Exercise description :: Across the entries that follow, count the lines with the string "pink" and reply with that count alone.

Data extract ::
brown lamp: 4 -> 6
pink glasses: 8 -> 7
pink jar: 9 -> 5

...

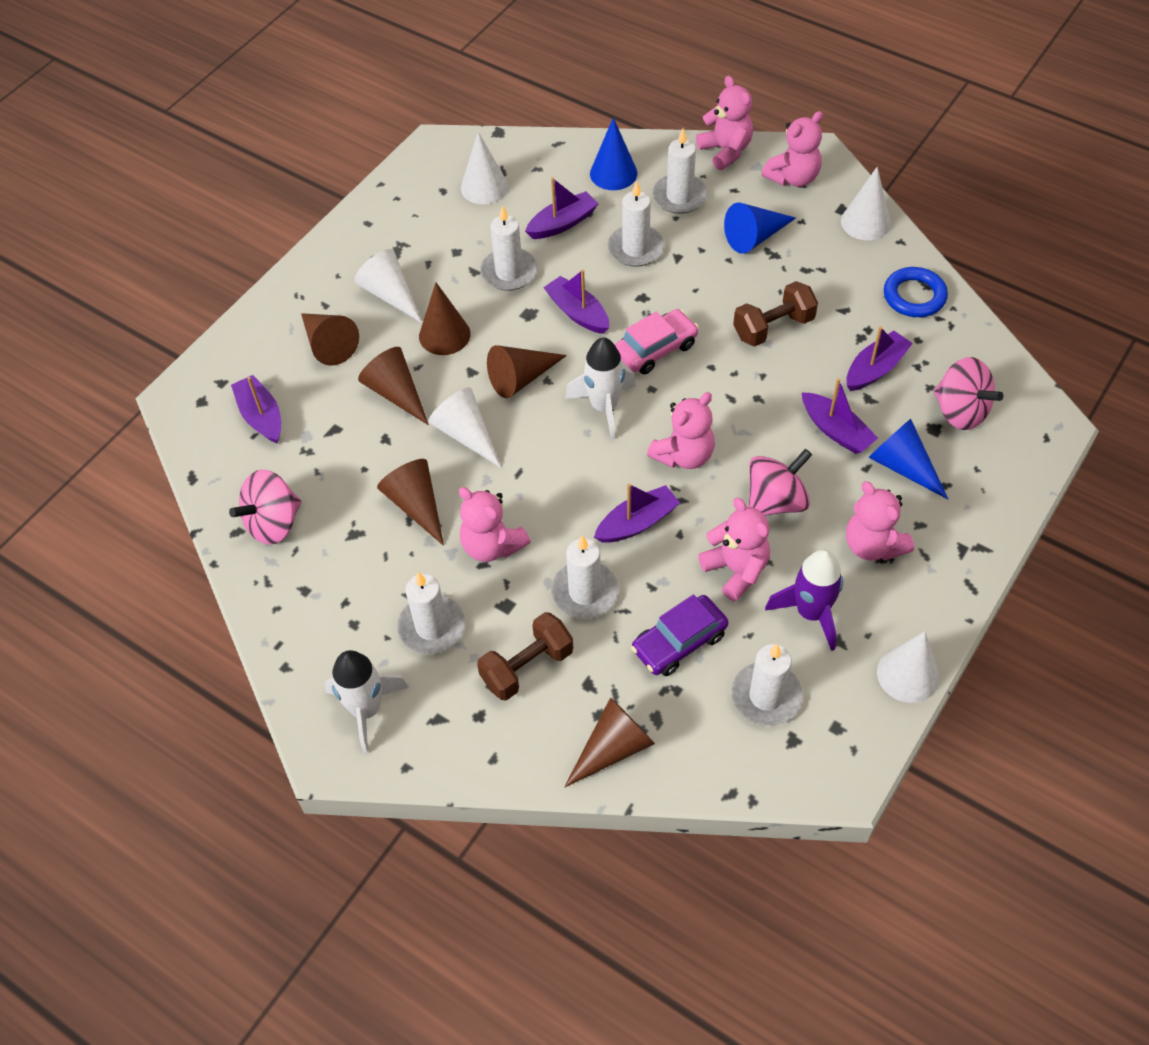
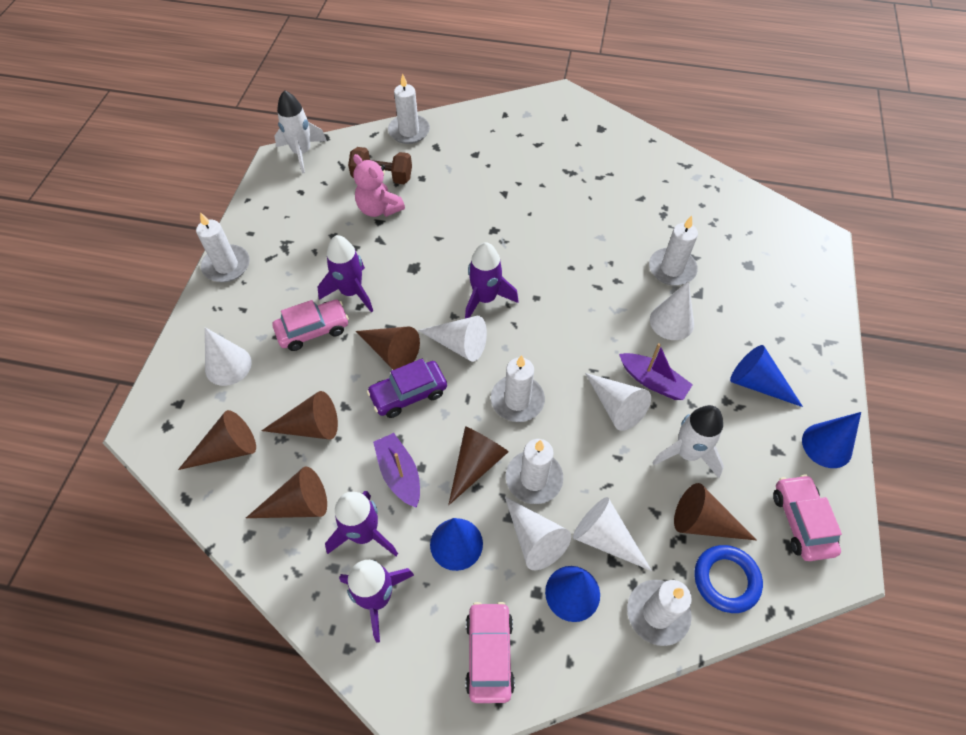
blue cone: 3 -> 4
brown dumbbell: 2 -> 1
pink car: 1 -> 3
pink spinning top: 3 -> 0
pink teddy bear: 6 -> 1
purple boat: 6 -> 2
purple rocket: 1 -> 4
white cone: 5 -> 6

---

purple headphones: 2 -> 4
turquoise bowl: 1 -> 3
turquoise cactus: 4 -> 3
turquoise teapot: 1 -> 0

Solved exercise :: 5